------ Data for analysis ------

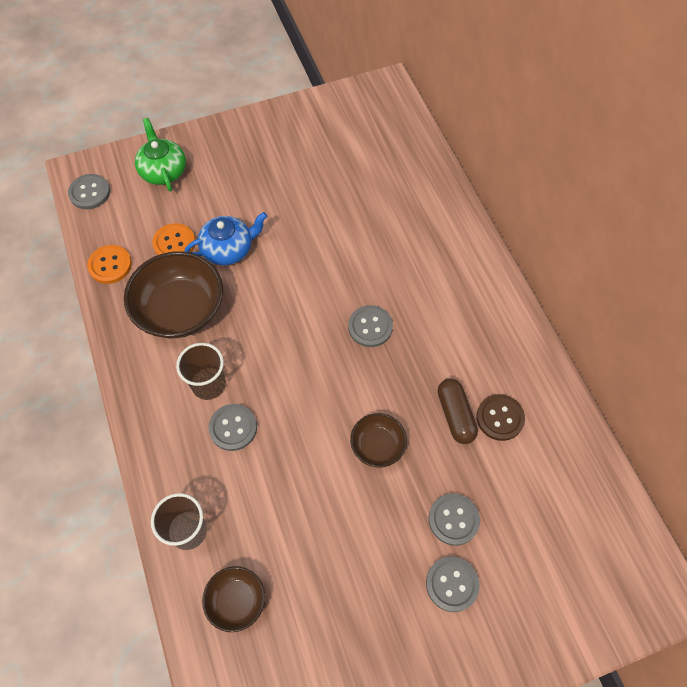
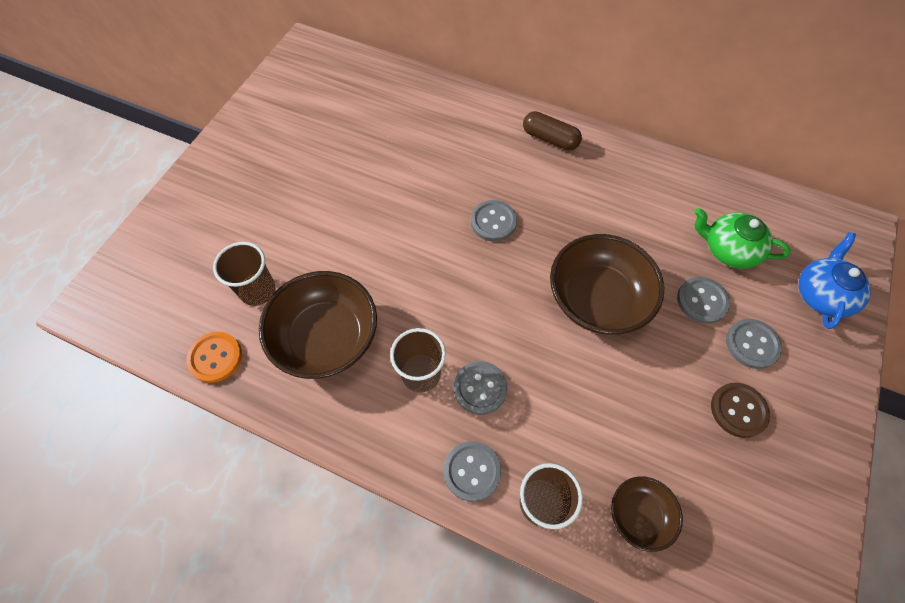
camera: 45 degrees left, 0 degrees up
(90, 193) = (120, 314): grey button -> grey button (472, 471)
(163, 171) = (178, 241): green teapot -> green teapot (728, 249)
(174, 243) = (257, 290): orange button -> brown cup
(228, 249) = (313, 256): blue teapot -> blue teapot (821, 295)
(377, 446) = (597, 299): brown bowl -> brown bowl, size x1.88
(455, 415) = (620, 231): brown capsule -> brown capsule (550, 139)
(500, 418) = (648, 207): brown button -> brown button (738, 410)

------

- [Your assignment]
When you give the entries again, keep them exact and omit any picture they contain.

- [Output of the exercise]
camera: 45 degrees left, 0 degrees up
(90, 193) = (120, 314): grey button -> grey button (472, 471)
(163, 171) = (178, 241): green teapot -> green teapot (728, 249)
(174, 243) = (257, 290): orange button -> brown cup
(228, 249) = (313, 256): blue teapot -> blue teapot (821, 295)
(377, 446) = (597, 299): brown bowl -> brown bowl, size x1.88
(455, 415) = (620, 231): brown capsule -> brown capsule (550, 139)
(500, 418) = (648, 207): brown button -> brown button (738, 410)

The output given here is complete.